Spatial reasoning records
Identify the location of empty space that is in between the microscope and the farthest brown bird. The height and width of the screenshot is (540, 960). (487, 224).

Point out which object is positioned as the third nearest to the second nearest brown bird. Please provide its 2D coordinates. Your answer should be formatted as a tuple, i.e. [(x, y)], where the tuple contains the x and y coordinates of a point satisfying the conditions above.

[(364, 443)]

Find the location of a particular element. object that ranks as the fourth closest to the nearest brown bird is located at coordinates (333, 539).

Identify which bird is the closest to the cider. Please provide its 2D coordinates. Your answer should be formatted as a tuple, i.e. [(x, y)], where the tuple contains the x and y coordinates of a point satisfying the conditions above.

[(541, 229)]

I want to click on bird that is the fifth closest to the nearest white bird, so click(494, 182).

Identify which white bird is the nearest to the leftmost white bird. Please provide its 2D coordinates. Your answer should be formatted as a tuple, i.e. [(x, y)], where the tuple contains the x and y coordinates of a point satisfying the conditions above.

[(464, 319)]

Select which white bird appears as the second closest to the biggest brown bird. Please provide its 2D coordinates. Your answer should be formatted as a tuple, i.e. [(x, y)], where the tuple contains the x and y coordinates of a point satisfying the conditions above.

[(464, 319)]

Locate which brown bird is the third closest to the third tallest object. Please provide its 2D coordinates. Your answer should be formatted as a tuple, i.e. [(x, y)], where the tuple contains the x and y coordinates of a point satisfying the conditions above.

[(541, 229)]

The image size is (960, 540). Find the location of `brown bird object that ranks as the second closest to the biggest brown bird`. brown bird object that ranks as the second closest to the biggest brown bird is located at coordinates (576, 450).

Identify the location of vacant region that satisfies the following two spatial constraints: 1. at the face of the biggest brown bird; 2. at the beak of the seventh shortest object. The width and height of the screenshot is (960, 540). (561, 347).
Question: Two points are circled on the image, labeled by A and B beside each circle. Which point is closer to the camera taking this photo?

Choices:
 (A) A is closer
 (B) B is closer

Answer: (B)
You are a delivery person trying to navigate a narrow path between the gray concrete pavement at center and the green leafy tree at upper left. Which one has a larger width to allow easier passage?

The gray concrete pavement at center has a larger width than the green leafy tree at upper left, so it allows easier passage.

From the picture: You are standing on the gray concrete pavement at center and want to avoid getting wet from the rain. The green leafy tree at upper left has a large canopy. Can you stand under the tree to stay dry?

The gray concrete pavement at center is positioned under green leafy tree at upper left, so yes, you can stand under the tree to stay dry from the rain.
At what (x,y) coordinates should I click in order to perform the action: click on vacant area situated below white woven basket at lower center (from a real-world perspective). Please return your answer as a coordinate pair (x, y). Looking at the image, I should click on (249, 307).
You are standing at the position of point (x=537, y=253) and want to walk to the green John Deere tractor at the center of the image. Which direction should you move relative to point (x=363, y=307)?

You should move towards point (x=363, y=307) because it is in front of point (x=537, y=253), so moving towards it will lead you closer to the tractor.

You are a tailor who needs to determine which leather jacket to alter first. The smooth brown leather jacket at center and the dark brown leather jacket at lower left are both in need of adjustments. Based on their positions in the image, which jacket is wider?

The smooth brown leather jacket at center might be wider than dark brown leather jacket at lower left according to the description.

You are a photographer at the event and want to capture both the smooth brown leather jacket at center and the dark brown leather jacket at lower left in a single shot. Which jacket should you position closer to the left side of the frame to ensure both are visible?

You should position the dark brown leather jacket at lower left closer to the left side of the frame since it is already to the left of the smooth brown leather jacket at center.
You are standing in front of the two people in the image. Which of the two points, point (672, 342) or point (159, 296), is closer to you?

**Problem requirements:** Reproduce every item above line for line, without changing anything.

**Exercise result:**
Identify the location of empty space that is in between the microscope and the farthest brown bird. The height and width of the screenshot is (540, 960). (487, 224).

Point out which object is positioned as the third nearest to the second nearest brown bird. Please provide its 2D coordinates. Your answer should be formatted as a tuple, i.e. [(x, y)], where the tuple contains the x and y coordinates of a point satisfying the conditions above.

[(364, 443)]

Find the location of a particular element. object that ranks as the fourth closest to the nearest brown bird is located at coordinates (333, 539).

Identify which bird is the closest to the cider. Please provide its 2D coordinates. Your answer should be formatted as a tuple, i.e. [(x, y)], where the tuple contains the x and y coordinates of a point satisfying the conditions above.

[(541, 229)]

I want to click on bird that is the fifth closest to the nearest white bird, so click(494, 182).

Identify which white bird is the nearest to the leftmost white bird. Please provide its 2D coordinates. Your answer should be formatted as a tuple, i.e. [(x, y)], where the tuple contains the x and y coordinates of a point satisfying the conditions above.

[(464, 319)]

Select which white bird appears as the second closest to the biggest brown bird. Please provide its 2D coordinates. Your answer should be formatted as a tuple, i.e. [(x, y)], where the tuple contains the x and y coordinates of a point satisfying the conditions above.

[(464, 319)]

Locate which brown bird is the third closest to the third tallest object. Please provide its 2D coordinates. Your answer should be formatted as a tuple, i.e. [(x, y)], where the tuple contains the x and y coordinates of a point satisfying the conditions above.

[(541, 229)]

The image size is (960, 540). Find the location of `brown bird object that ranks as the second closest to the biggest brown bird`. brown bird object that ranks as the second closest to the biggest brown bird is located at coordinates (576, 450).

Identify the location of vacant region that satisfies the following two spatial constraints: 1. at the face of the biggest brown bird; 2. at the beak of the seventh shortest object. The width and height of the screenshot is (960, 540). (561, 347).
Question: Two points are circled on the image, labeled by A and B beside each circle. Which point is closer to the camera taking this photo?

Choices:
 (A) A is closer
 (B) B is closer

Answer: (B)
You are a delivery person trying to navigate a narrow path between the gray concrete pavement at center and the green leafy tree at upper left. Which one has a larger width to allow easier passage?

The gray concrete pavement at center has a larger width than the green leafy tree at upper left, so it allows easier passage.

From the picture: You are standing on the gray concrete pavement at center and want to avoid getting wet from the rain. The green leafy tree at upper left has a large canopy. Can you stand under the tree to stay dry?

The gray concrete pavement at center is positioned under green leafy tree at upper left, so yes, you can stand under the tree to stay dry from the rain.
At what (x,y) coordinates should I click in order to perform the action: click on vacant area situated below white woven basket at lower center (from a real-world perspective). Please return your answer as a coordinate pair (x, y). Looking at the image, I should click on (249, 307).
You are standing at the position of point (x=537, y=253) and want to walk to the green John Deere tractor at the center of the image. Which direction should you move relative to point (x=363, y=307)?

You should move towards point (x=363, y=307) because it is in front of point (x=537, y=253), so moving towards it will lead you closer to the tractor.

You are a tailor who needs to determine which leather jacket to alter first. The smooth brown leather jacket at center and the dark brown leather jacket at lower left are both in need of adjustments. Based on their positions in the image, which jacket is wider?

The smooth brown leather jacket at center might be wider than dark brown leather jacket at lower left according to the description.

You are a photographer at the event and want to capture both the smooth brown leather jacket at center and the dark brown leather jacket at lower left in a single shot. Which jacket should you position closer to the left side of the frame to ensure both are visible?

You should position the dark brown leather jacket at lower left closer to the left side of the frame since it is already to the left of the smooth brown leather jacket at center.
You are standing in front of the two people in the image. Which of the two points, point (672, 342) or point (159, 296), is closer to you?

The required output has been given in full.